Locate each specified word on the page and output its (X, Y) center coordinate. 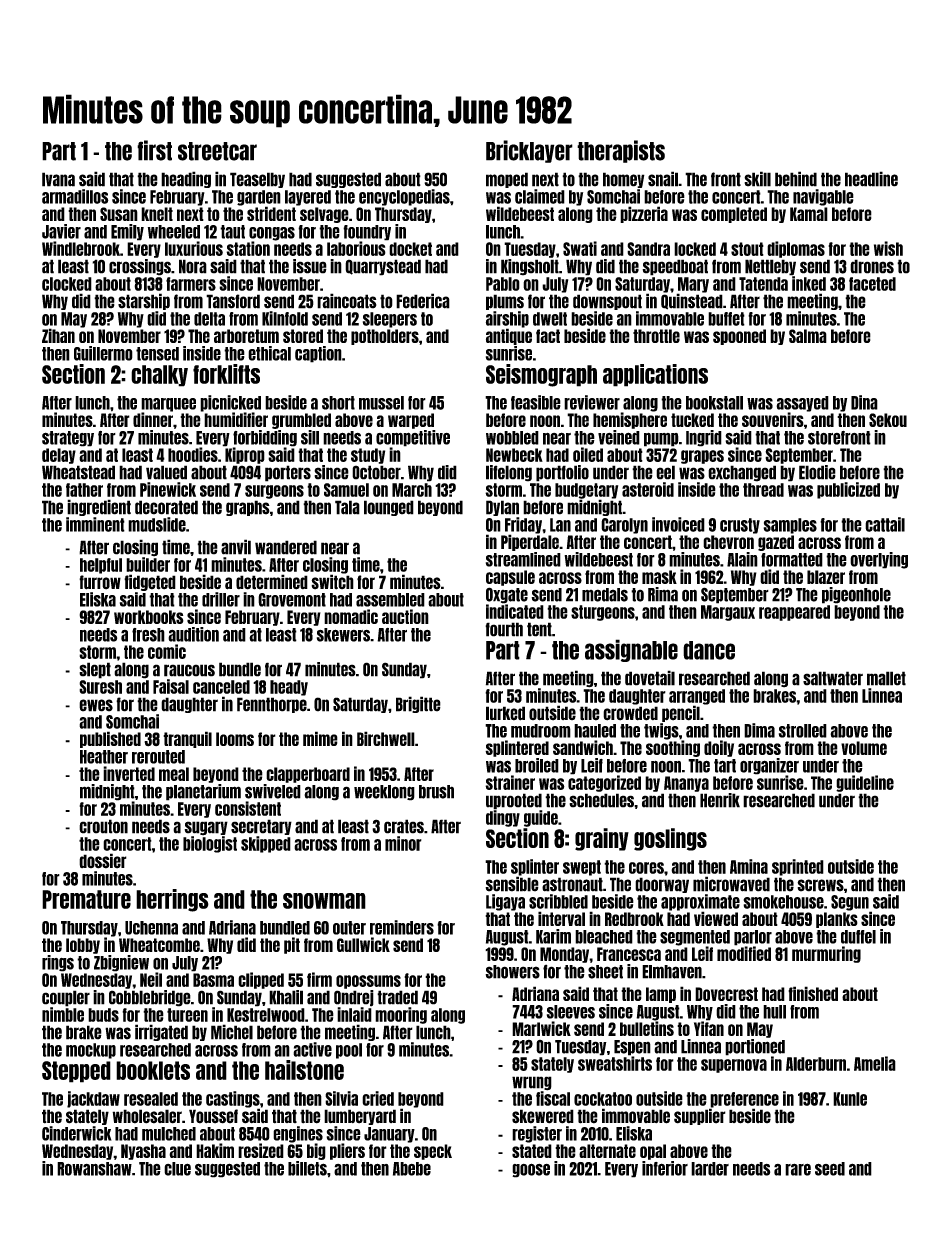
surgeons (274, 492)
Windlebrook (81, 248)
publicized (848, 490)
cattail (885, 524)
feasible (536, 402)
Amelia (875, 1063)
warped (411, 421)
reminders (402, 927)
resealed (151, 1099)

===

**WHAT IS REQUIRED**
Could you write out all of the records again with "word" changed to "term", keeping everything else the same and omitting the pictures?

**CORRECT RESULT**
Locate each specified term on the page and output its (X, Y) center coordinate. 
surgeons (274, 492)
Windlebrook (81, 248)
publicized (848, 490)
cattail (885, 524)
feasible (536, 402)
Amelia (875, 1063)
warped (411, 421)
reminders (402, 927)
resealed (151, 1099)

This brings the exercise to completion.